WHAT IS EXPECTED: Each entry that follows should be set down precisely, with its pictures removed.

### DATA TO USE ###

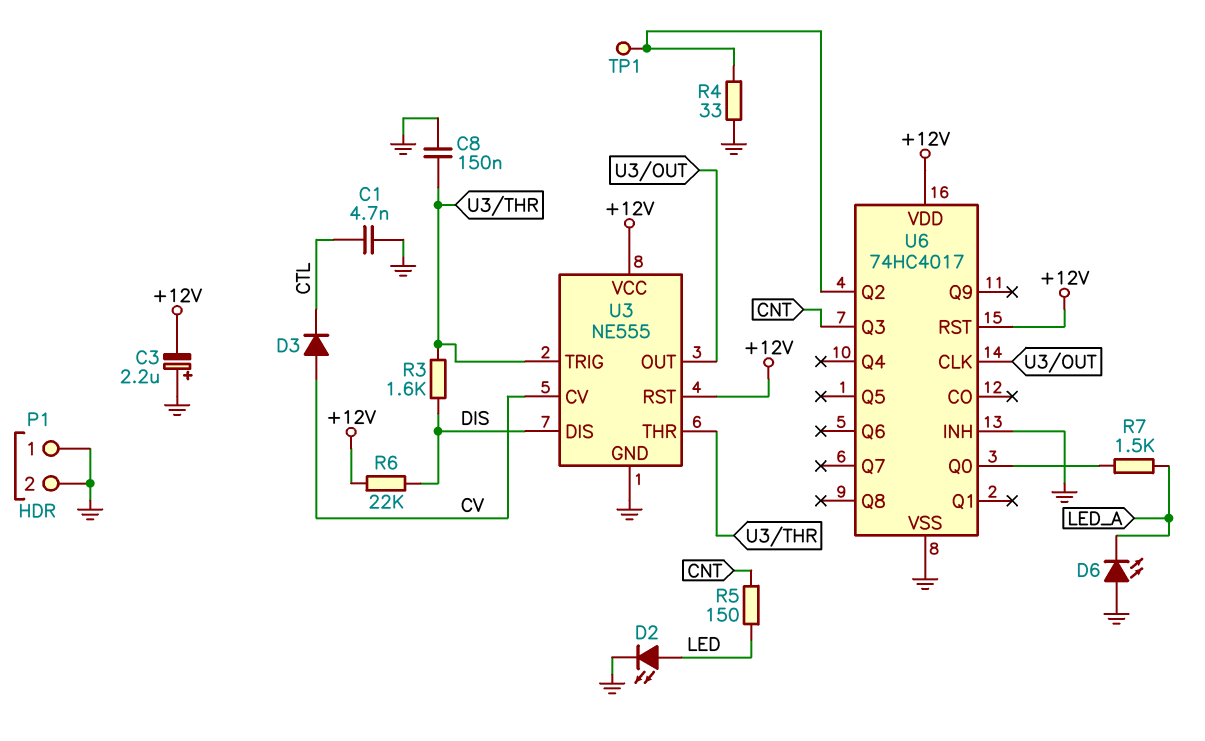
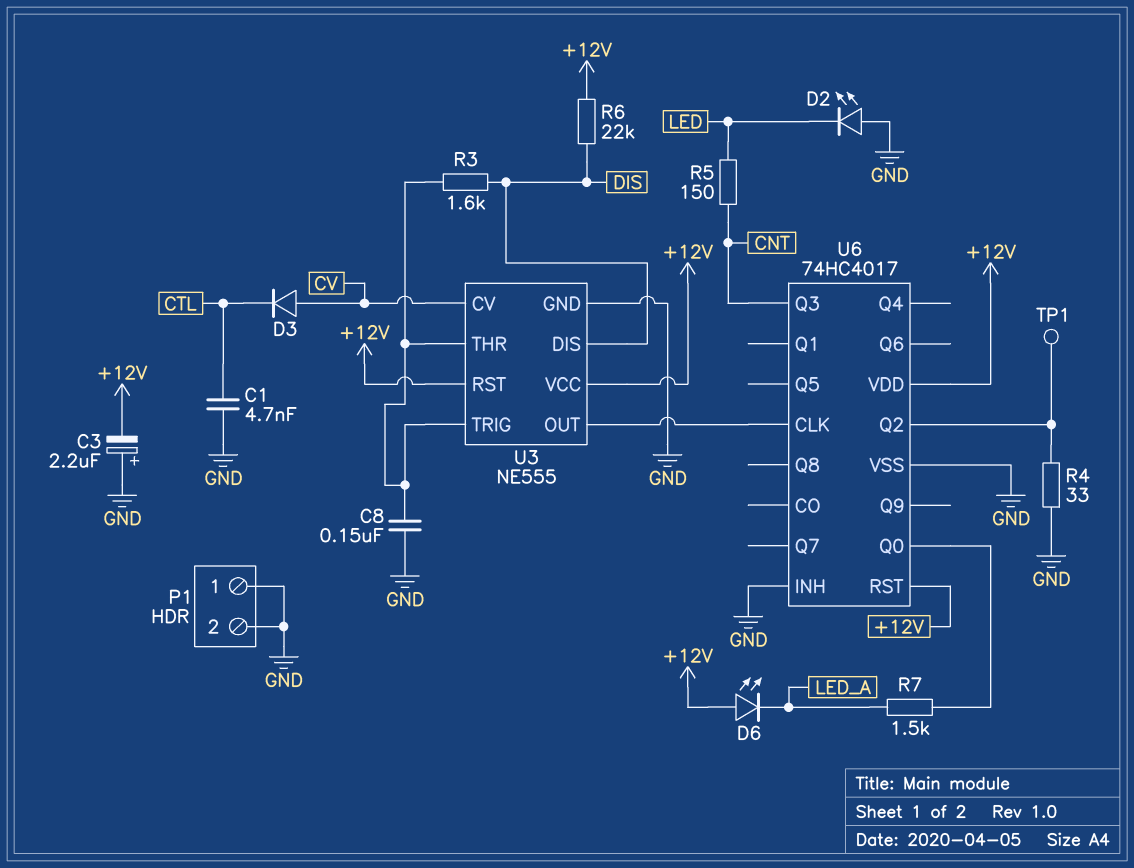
D2: LED (A LED, K GND) -> LED (A GND, K LED)
D6: LED (A GND, K LED_A) -> LED (A +12V, K LED_A)

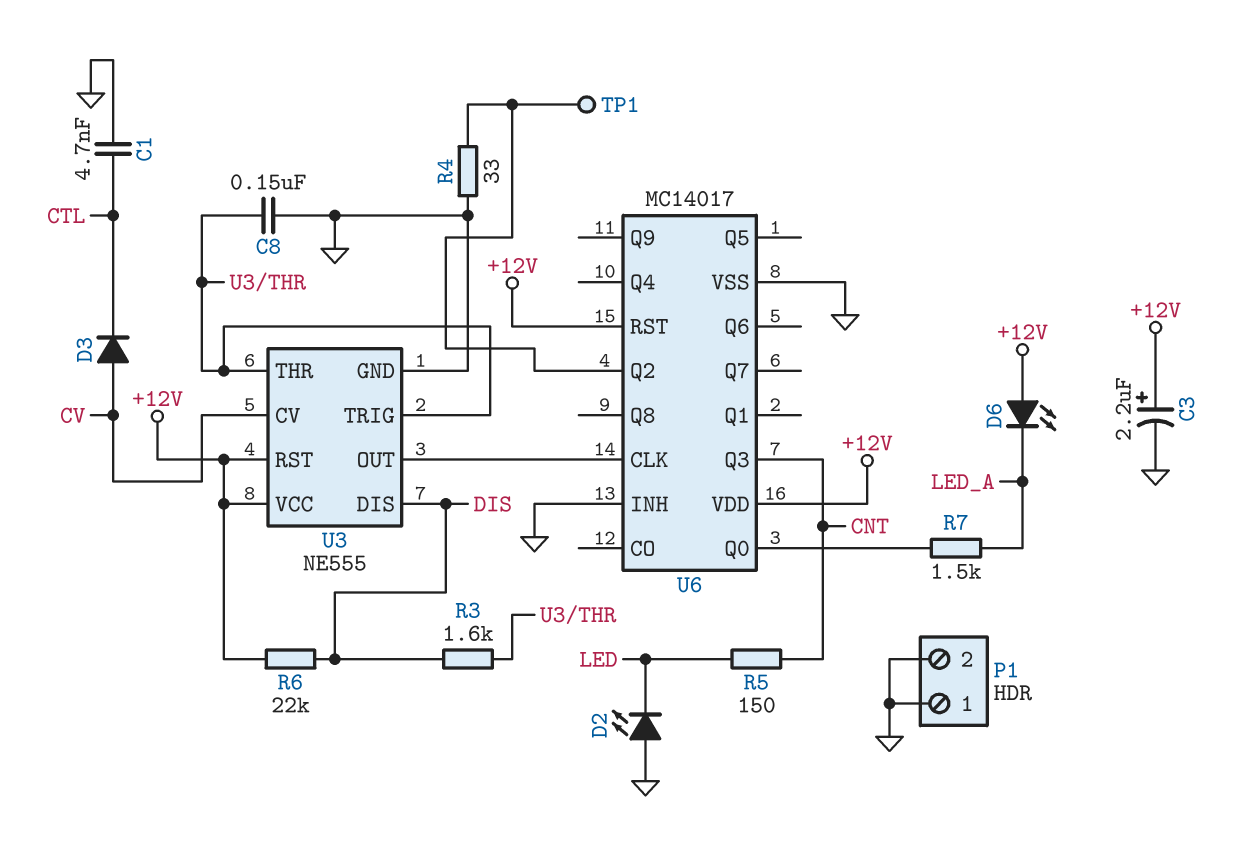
C3: 2.2uF (plus GND, minus +12V) -> 2.2uF (plus +12V, minus GND)
U6: 74HC4017 -> MC14017

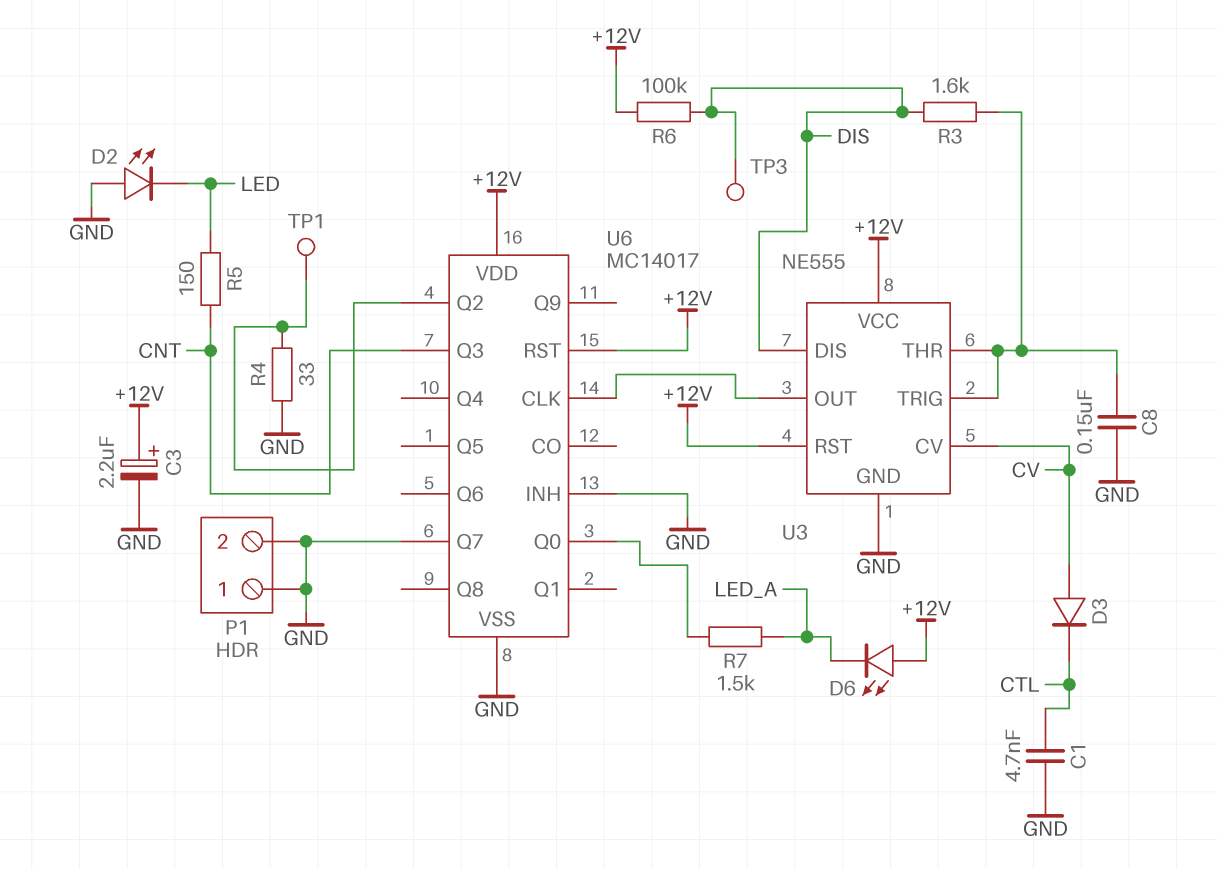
R6: 22k (+12V, DIS) -> 100k (+12V, DIS)
TP3: none -> test point (DIS)
U6 pin Q7: none -> GND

###

RESULT OF THE EXERCISE:
D2: LED (A LED, K GND) -> LED (A GND, K LED)
D6: LED (A GND, K LED_A) -> LED (A +12V, K LED_A)

C3: 2.2uF (plus GND, minus +12V) -> 2.2uF (plus +12V, minus GND)
U6: 74HC4017 -> MC14017

R6: 22k (+12V, DIS) -> 100k (+12V, DIS)
TP3: none -> test point (DIS)
U6 pin Q7: none -> GND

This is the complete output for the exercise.